Object correspondence data
== Segment start ==
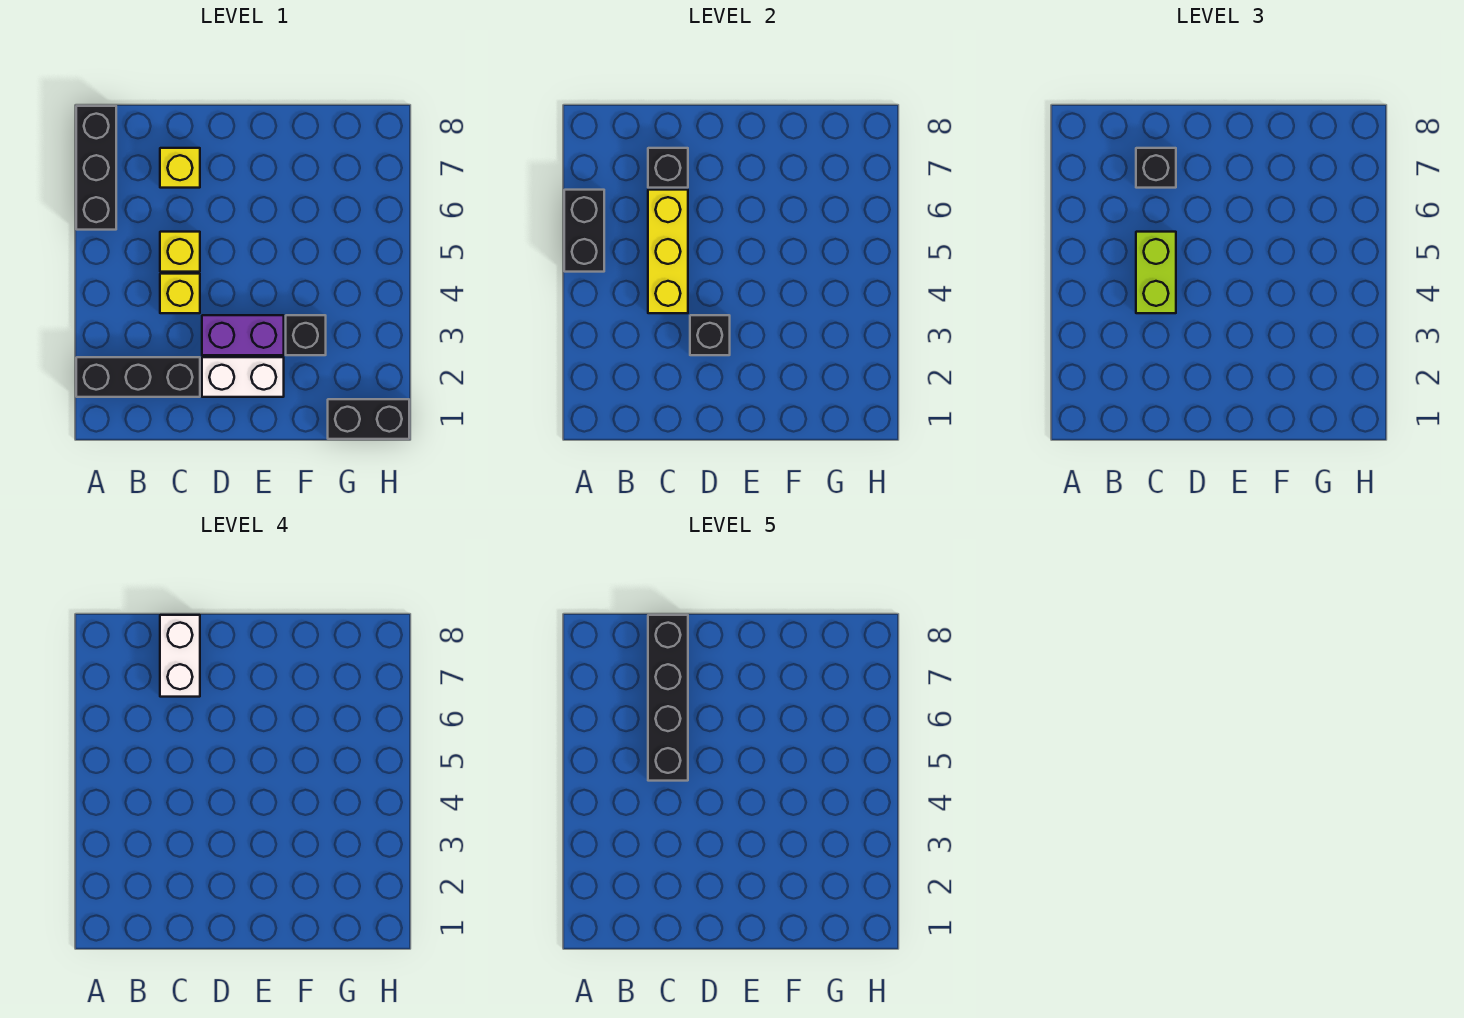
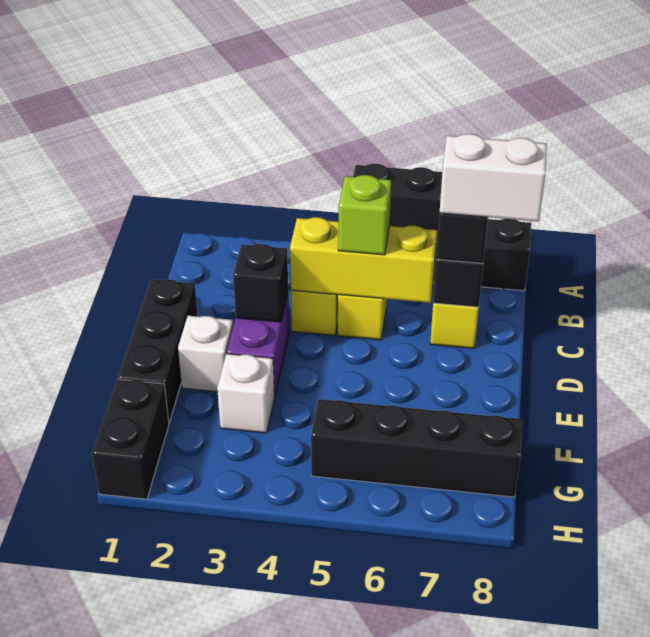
black brick A2:C2 level 1 -> black brick D1:F1 level 1
lime brick C4:C5 level 3 -> lime brick C5 level 3
black brick C5:C8 level 5 -> black brick G5:G8 level 1
white brick D2:E2 level 1 -> white brick E2 level 1
black brick F3 level 1 -> white brick F3 level 1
== Segment end ==
▶ _WHAT YOU NEED TO DO_: Within the records above, the line carrying "white brick D2:E2" starts the range and the last line ends it. Set down that range exactly.

▶ _RESPONSE BOX_:
white brick D2:E2 level 1 -> white brick E2 level 1
black brick F3 level 1 -> white brick F3 level 1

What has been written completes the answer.